+++ Information shown +++

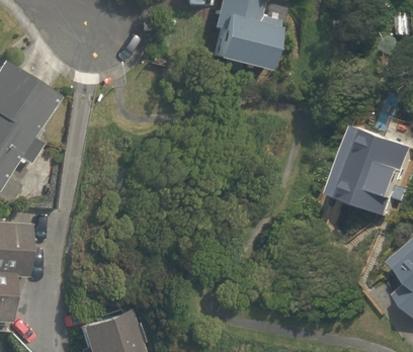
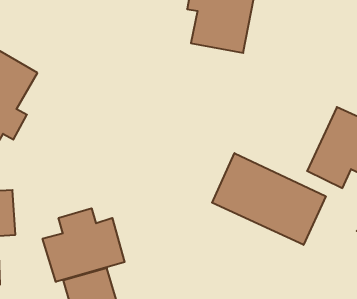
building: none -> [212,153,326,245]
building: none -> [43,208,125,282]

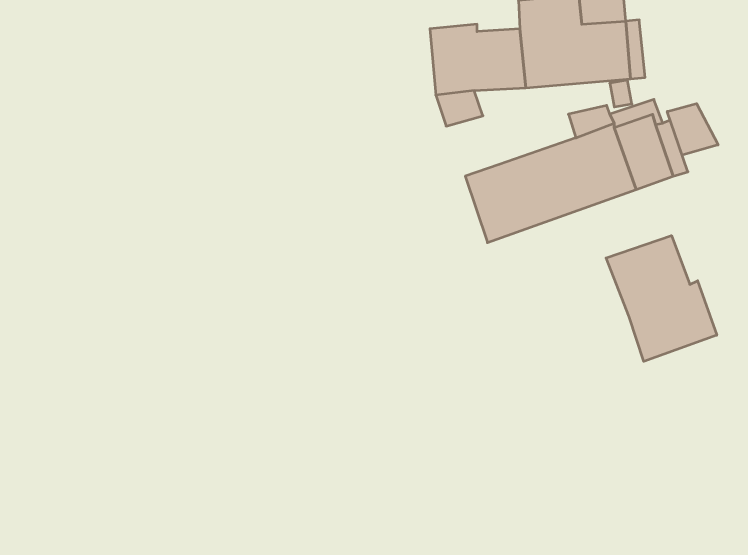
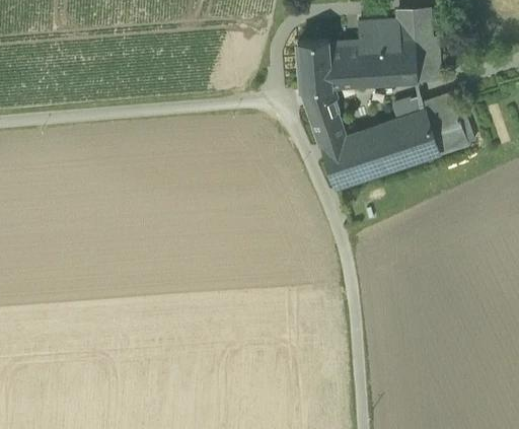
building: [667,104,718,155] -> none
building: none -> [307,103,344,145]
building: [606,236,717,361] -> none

+++

Exercise instructions: Please copy the data above character for character, skipping any pictures.

Response area:
building: none -> [212,153,326,245]
building: none -> [43,208,125,282]

building: [667,104,718,155] -> none
building: none -> [307,103,344,145]
building: [606,236,717,361] -> none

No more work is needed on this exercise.